Data excerpts:
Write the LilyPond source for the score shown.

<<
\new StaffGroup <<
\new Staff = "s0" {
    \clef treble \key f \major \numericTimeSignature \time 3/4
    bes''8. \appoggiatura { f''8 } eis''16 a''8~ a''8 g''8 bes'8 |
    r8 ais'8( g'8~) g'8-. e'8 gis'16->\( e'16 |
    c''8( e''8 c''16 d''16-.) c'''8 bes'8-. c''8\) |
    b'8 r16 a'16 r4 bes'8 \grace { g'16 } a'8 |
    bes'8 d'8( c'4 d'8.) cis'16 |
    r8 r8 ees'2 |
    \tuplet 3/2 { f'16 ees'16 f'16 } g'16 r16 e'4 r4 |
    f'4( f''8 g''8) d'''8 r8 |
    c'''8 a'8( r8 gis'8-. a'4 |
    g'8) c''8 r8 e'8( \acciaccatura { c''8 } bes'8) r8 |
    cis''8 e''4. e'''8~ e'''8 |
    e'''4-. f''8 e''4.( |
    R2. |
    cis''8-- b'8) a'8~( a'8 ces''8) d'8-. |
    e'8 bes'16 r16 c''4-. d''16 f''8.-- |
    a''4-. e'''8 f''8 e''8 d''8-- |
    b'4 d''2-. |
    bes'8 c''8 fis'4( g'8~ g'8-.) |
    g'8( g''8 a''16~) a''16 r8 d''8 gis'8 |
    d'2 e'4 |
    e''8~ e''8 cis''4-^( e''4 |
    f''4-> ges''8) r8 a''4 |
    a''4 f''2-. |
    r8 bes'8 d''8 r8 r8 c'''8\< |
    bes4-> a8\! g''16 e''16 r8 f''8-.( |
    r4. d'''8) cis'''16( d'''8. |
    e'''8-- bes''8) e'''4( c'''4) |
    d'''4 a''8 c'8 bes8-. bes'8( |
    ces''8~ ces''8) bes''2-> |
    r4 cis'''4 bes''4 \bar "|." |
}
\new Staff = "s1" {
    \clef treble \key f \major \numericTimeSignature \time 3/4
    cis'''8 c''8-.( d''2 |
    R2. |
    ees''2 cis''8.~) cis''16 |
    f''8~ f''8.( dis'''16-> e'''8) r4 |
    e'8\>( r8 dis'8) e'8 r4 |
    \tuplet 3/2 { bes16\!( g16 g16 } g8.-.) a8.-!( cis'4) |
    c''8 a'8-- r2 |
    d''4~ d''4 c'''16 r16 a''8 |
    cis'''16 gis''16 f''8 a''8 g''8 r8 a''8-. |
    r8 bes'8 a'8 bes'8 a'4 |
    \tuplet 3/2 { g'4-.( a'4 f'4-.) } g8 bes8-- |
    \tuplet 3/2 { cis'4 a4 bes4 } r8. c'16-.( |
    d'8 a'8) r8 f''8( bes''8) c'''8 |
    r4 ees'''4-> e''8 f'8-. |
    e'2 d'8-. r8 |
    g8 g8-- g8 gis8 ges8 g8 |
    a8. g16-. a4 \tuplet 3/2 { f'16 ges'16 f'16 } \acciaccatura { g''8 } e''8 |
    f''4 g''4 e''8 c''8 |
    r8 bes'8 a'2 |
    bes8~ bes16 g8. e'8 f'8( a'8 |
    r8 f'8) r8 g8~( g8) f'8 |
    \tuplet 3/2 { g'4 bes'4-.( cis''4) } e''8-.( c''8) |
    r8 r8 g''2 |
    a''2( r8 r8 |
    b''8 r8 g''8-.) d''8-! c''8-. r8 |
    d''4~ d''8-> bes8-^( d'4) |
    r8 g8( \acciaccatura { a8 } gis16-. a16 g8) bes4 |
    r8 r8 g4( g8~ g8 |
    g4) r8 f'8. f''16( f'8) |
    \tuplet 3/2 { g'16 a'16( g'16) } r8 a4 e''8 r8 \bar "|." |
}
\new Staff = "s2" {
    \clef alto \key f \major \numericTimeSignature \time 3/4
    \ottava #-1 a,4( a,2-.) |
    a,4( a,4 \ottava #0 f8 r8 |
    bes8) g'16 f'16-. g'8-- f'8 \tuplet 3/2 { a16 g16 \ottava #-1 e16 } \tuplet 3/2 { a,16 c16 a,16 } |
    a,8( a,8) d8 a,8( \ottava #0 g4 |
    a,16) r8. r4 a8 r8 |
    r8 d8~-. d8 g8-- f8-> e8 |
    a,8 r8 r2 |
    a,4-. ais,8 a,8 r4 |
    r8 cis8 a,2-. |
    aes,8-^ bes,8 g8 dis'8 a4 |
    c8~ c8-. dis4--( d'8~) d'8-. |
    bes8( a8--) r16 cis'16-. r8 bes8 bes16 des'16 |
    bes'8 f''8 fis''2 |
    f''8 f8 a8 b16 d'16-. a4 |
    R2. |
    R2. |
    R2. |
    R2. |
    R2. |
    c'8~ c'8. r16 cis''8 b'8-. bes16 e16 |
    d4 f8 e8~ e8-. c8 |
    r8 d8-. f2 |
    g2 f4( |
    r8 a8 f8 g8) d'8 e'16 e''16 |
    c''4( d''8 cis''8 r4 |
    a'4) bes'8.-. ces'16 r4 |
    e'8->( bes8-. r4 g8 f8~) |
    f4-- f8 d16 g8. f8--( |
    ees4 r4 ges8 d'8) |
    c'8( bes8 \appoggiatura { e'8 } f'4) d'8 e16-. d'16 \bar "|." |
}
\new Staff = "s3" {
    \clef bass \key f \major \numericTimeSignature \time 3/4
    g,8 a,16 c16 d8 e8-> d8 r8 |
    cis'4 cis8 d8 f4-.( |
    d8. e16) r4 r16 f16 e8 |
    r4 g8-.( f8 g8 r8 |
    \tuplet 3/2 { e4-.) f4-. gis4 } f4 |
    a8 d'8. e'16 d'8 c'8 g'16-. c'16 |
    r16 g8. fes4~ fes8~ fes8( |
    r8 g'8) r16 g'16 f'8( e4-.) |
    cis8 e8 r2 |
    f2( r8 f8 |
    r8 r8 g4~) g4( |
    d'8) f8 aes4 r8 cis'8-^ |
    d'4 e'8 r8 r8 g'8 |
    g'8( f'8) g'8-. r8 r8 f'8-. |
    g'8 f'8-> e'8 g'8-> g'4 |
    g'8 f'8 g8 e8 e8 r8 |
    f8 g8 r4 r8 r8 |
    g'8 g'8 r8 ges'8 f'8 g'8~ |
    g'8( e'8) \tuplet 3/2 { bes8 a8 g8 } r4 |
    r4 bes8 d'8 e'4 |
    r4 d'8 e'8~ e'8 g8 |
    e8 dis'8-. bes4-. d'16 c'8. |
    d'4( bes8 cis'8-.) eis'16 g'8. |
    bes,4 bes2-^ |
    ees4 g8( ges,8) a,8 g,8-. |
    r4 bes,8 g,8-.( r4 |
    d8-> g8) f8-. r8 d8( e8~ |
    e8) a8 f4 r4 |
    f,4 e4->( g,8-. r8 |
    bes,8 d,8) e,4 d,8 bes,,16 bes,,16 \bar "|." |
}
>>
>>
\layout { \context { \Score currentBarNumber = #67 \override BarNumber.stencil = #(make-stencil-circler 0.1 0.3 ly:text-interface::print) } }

WORK TO DO
Gather every line in the items above that contains the string "clef", copying each line in full. Matching is case-sensitive.

EXPECTED ANSWER
    \clef treble \key f \major \numericTimeSignature \time 3/4
    \clef treble \key f \major \numericTimeSignature \time 3/4
    \clef alto \key f \major \numericTimeSignature \time 3/4
    \clef bass \key f \major \numericTimeSignature \time 3/4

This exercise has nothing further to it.